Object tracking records
___
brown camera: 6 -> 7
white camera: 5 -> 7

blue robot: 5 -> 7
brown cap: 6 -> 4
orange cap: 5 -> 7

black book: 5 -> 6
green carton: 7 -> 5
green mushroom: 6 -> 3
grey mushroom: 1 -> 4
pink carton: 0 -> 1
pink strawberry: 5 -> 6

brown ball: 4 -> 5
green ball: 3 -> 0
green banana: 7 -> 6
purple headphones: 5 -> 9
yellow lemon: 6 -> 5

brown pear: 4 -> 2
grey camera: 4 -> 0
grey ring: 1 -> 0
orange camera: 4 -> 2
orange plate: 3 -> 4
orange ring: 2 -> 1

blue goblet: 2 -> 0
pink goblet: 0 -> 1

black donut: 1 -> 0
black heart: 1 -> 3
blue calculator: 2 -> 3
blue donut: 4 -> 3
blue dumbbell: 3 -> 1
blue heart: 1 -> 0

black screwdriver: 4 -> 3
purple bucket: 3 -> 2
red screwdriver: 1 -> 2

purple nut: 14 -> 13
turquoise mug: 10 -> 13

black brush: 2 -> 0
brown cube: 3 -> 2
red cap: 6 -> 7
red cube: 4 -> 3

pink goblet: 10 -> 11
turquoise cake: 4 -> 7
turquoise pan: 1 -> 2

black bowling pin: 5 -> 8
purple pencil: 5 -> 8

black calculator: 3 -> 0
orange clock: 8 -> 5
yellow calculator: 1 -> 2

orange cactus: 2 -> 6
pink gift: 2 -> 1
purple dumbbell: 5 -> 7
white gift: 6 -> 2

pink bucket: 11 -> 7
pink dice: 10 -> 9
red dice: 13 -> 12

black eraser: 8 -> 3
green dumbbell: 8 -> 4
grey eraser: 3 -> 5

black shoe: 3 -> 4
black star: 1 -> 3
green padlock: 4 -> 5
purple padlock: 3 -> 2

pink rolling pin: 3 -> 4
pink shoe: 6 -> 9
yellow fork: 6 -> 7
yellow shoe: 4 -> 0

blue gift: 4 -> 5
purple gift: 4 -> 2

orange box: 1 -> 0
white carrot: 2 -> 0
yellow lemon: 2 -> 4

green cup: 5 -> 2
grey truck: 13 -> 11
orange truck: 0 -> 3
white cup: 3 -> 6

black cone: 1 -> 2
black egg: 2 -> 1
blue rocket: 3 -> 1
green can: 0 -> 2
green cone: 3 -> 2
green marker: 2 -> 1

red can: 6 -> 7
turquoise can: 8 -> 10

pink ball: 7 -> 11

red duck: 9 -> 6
___
For each line in the data that holds the word "dumbbell", copy the line.

blue dumbbell: 3 -> 1
purple dumbbell: 5 -> 7
green dumbbell: 8 -> 4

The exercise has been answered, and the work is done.